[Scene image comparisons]
--

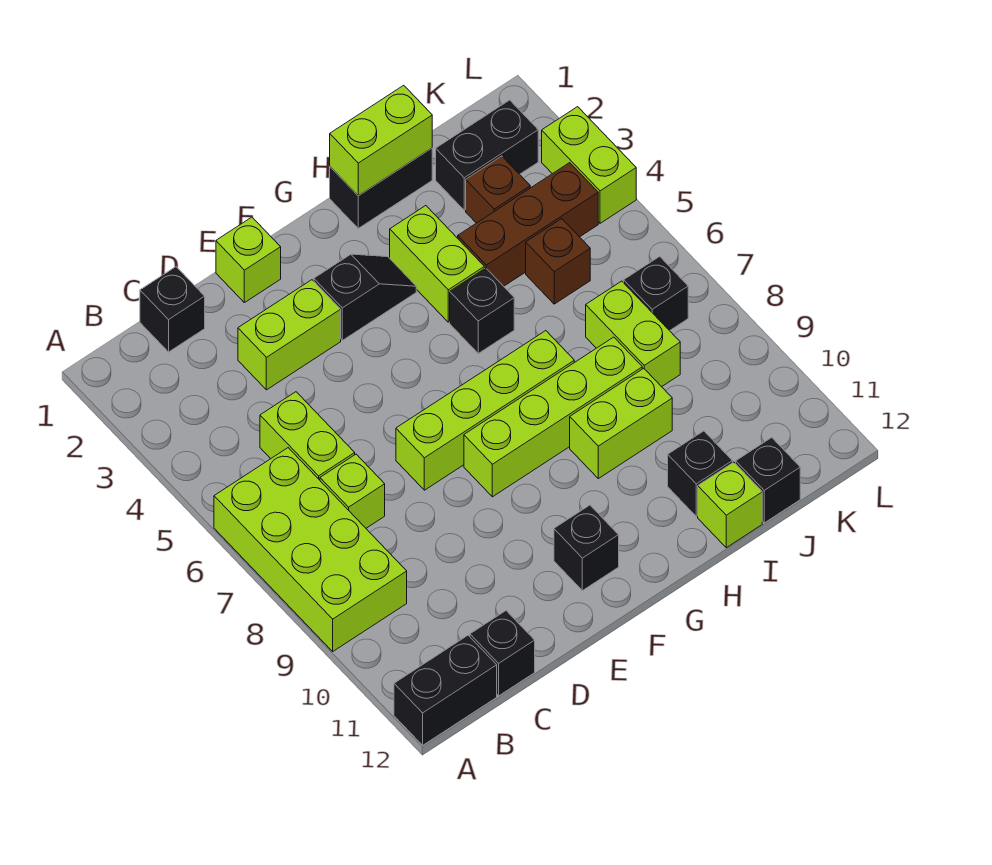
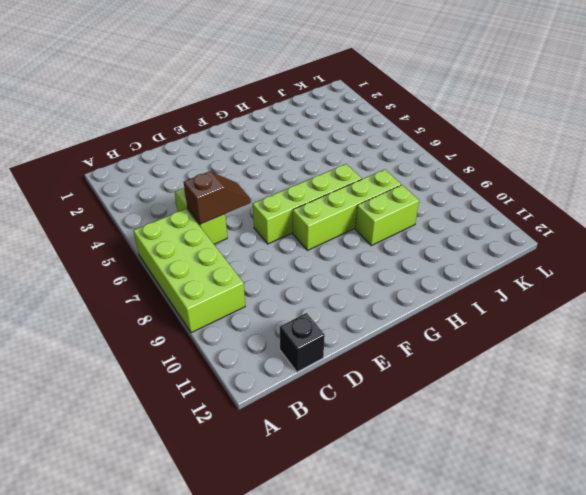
brown slope C6:D6 level 2 top C -> none
none -> black brick A12:B12 level 1
none -> black brick C1 level 1
none -> lime brick C7 level 1

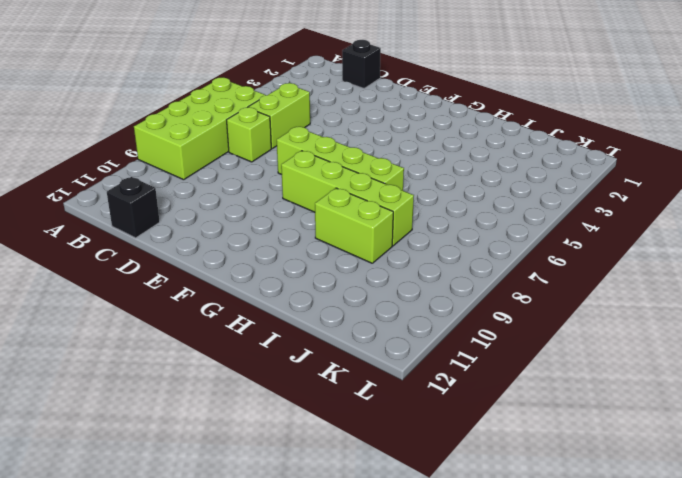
none -> black brick A12:B12 level 1
none -> lime brick D3:E3 level 1
none -> lime brick E1 level 1

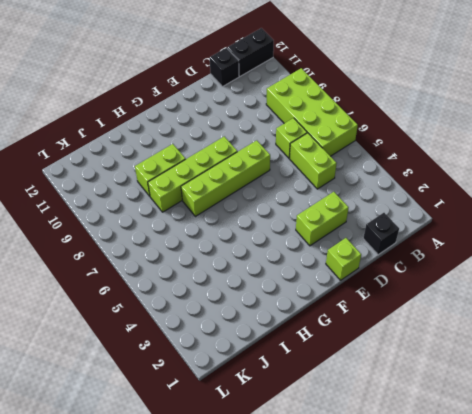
none -> black slope F3:G3 level 1 top F
none -> black brick F11 level 1
none -> black brick H1:I1 level 1

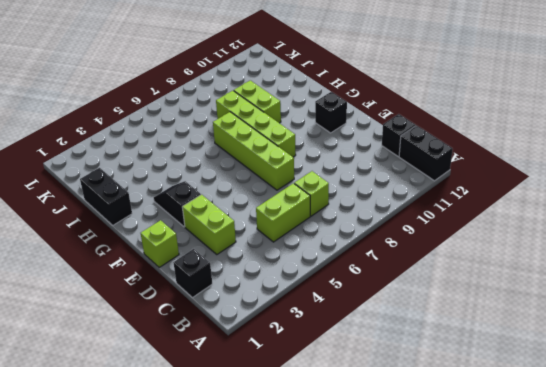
none -> lime brick A6:B9 level 1
none -> lime brick H3:H4 level 1
none -> black brick H5 level 1

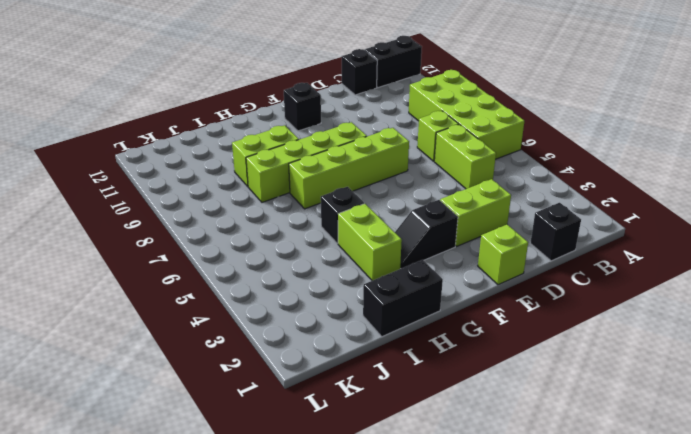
none -> brown brick I4:K4 level 1
none -> black brick I11 level 1
none -> lime brick I12 level 1

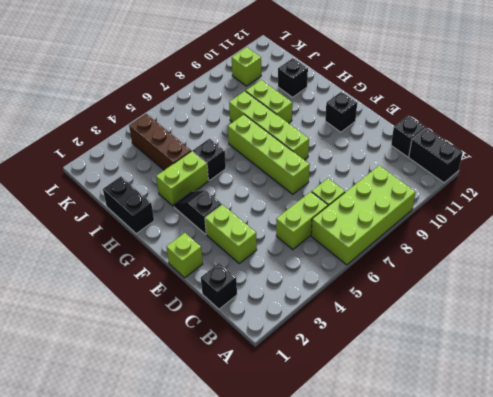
lime brick K10 level 1 -> lime brick I12 level 1
none -> black brick J2:K2 level 1
none -> brown brick J3 level 1
none -> brown brick J5 level 1

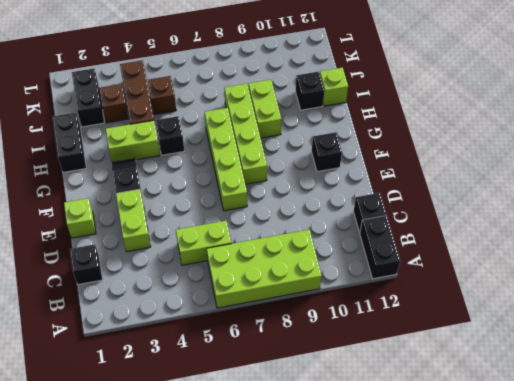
none -> lime brick C7 level 1
none -> lime brick J7:J8 level 1
none -> black brick J12 level 1

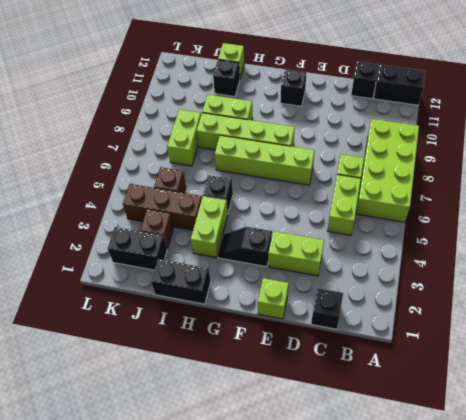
none -> black brick J12 level 1
none -> black brick K7 level 1
none -> lime brick L3:L4 level 1

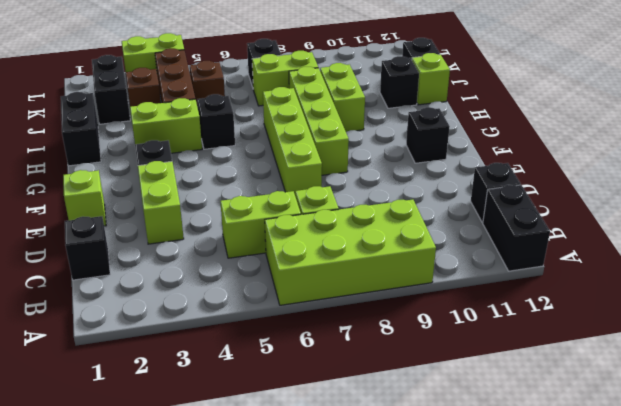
none -> lime brick H1:I1 level 2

--

WORK REQUIRED :: Find the lines in the data that include "black", then copy each of them.

FINISHED TASK ::
none -> black brick A12:B12 level 1
none -> black brick C1 level 1
none -> black brick A12:B12 level 1
none -> black slope F3:G3 level 1 top F
none -> black brick F11 level 1
none -> black brick H1:I1 level 1
none -> black brick H5 level 1
none -> black brick I11 level 1
none -> black brick J2:K2 level 1
none -> black brick J12 level 1
none -> black brick J12 level 1
none -> black brick K7 level 1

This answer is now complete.